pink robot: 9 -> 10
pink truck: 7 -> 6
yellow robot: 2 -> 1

==================================================

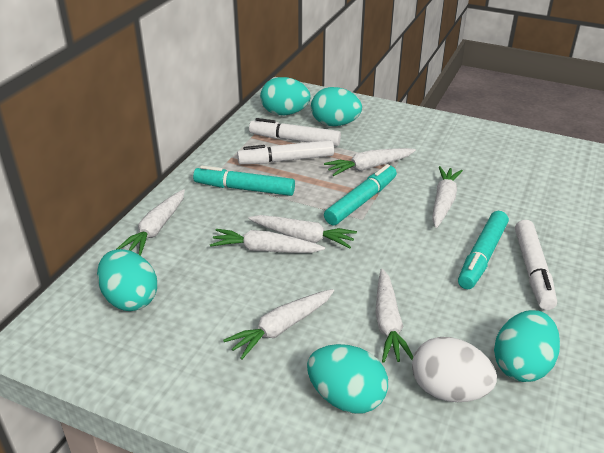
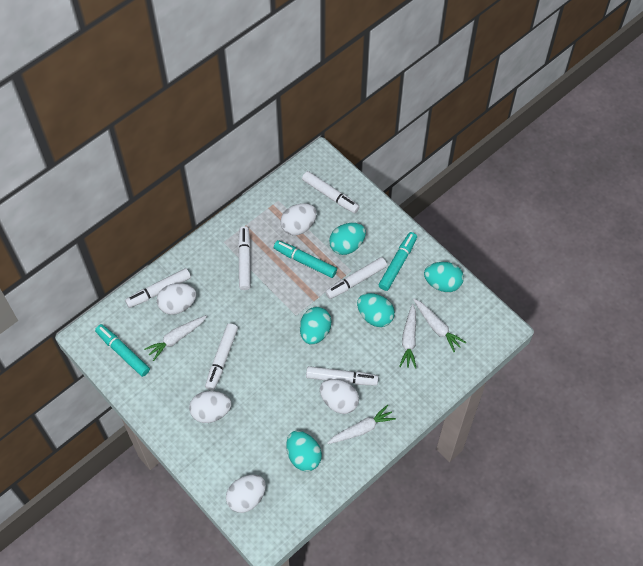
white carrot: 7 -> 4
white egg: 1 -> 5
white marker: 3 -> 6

==================================================

Search the records above for the word "white" and give the number of lines where it occurs, nothing else.

→ **Solution to this exercise**
3